[Scene change data]
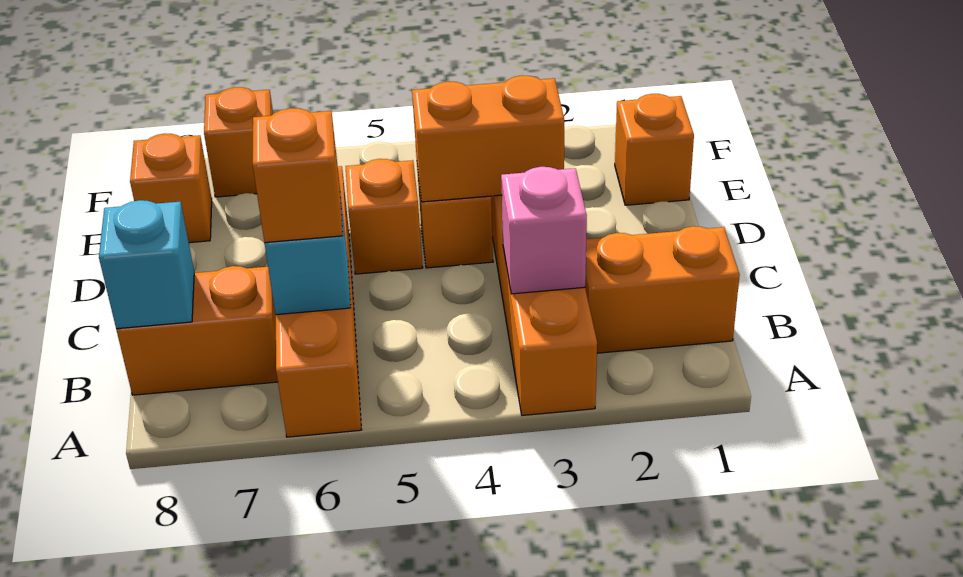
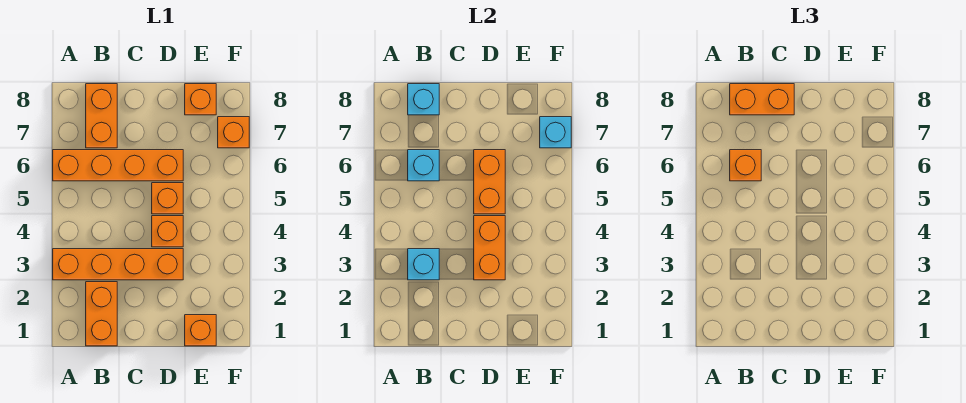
pink brick B3 level 2 -> cyan brick B3 level 2
none -> orange brick B8:C8 level 3
none -> orange brick D5:D6 level 2
none -> cyan brick F7 level 2

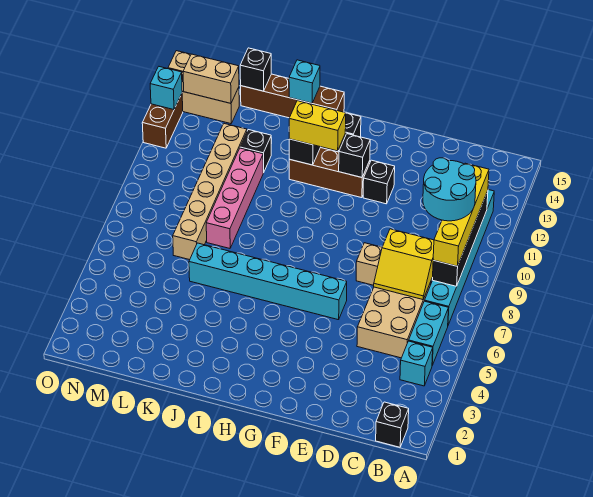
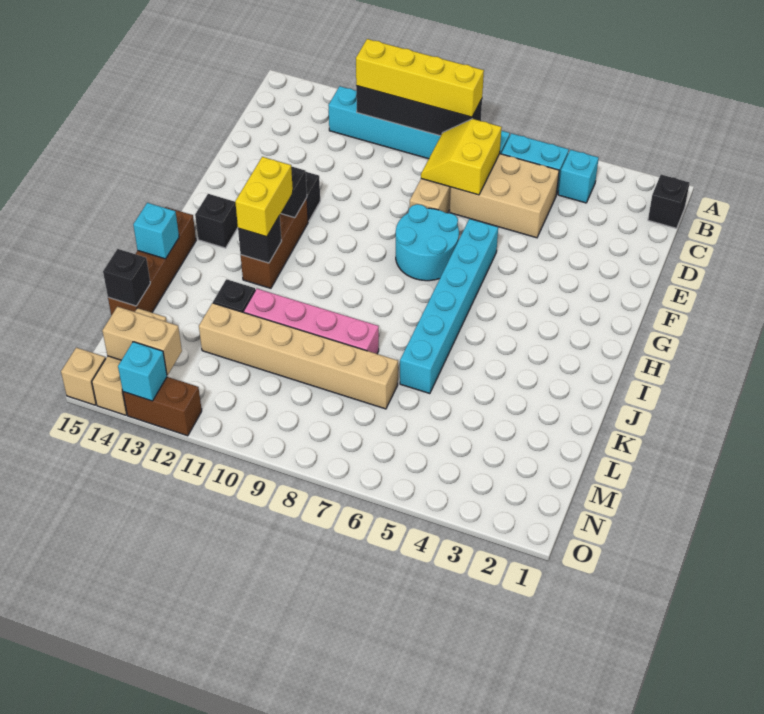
cyan round brick B9:C10 level 4 -> cyan round brick F7:G8 level 1
yellow slope C7:D8 level 2 top 8 -> yellow slope C7:D8 level 2 top 7
tan brick M14:N14 level 2 -> tan brick N13:N14 level 2

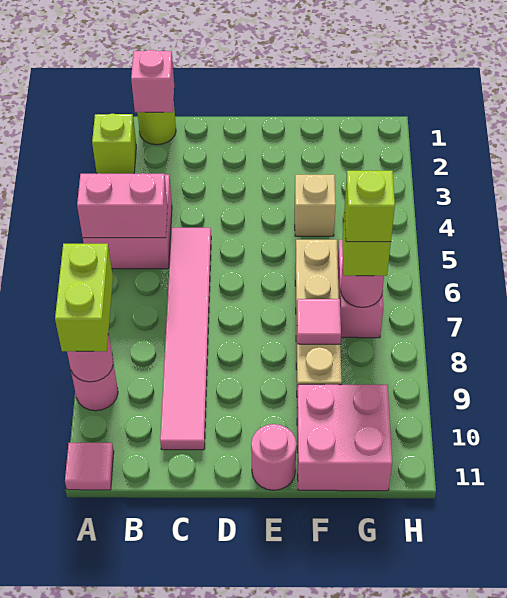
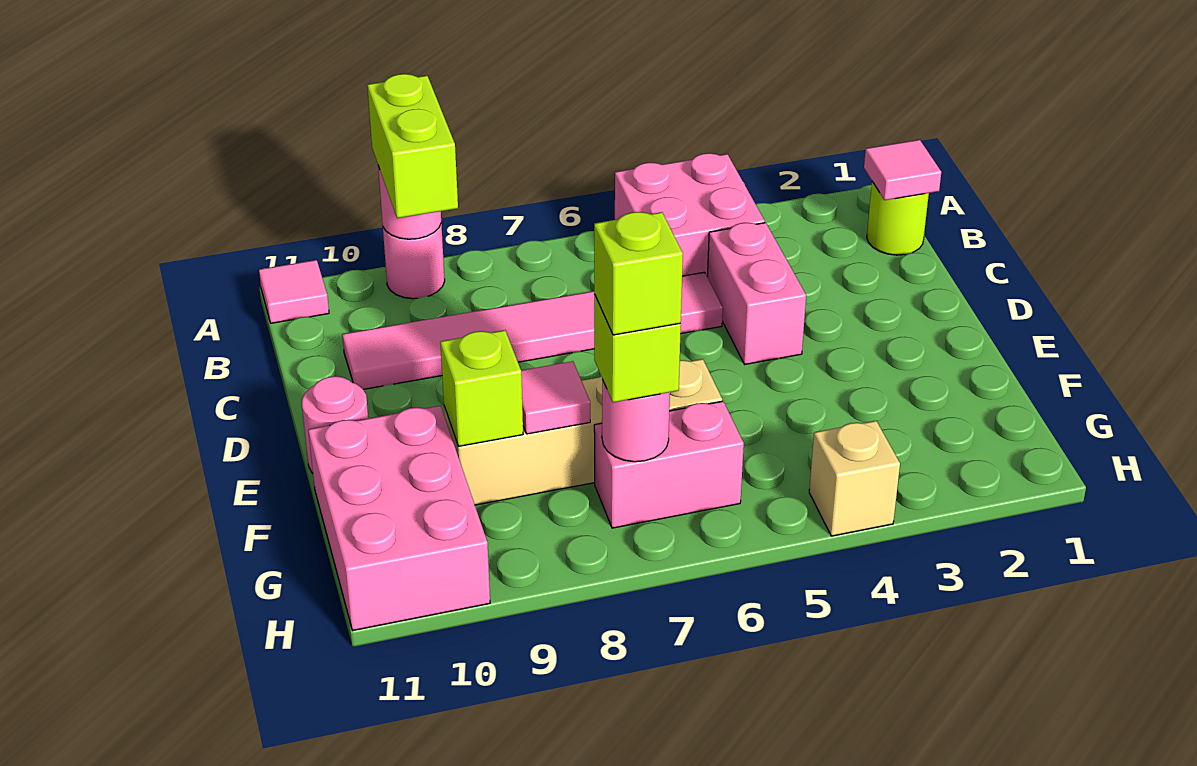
lime brick A2 level 1 -> lime brick F9 level 2
pink brick A5:B5 level 2 -> pink brick C4:D4 level 1
lime brick A8:A9 level 3 -> lime brick A9:B9 level 3
pink brick B1 level 2 -> pink tile B1 level 2
tan brick F4 level 1 -> tan brick H4 level 1
pink brick F10:G11 level 1 -> pink brick F10:H11 level 1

[Exercise directions] May I have only the lines from the start of the data through the line containing "tan brick M14:N14", both included, reproduced exactly and without the pictures?

[The completed task]
pink brick B3 level 2 -> cyan brick B3 level 2
none -> orange brick B8:C8 level 3
none -> orange brick D5:D6 level 2
none -> cyan brick F7 level 2

cyan round brick B9:C10 level 4 -> cyan round brick F7:G8 level 1
yellow slope C7:D8 level 2 top 8 -> yellow slope C7:D8 level 2 top 7
tan brick M14:N14 level 2 -> tan brick N13:N14 level 2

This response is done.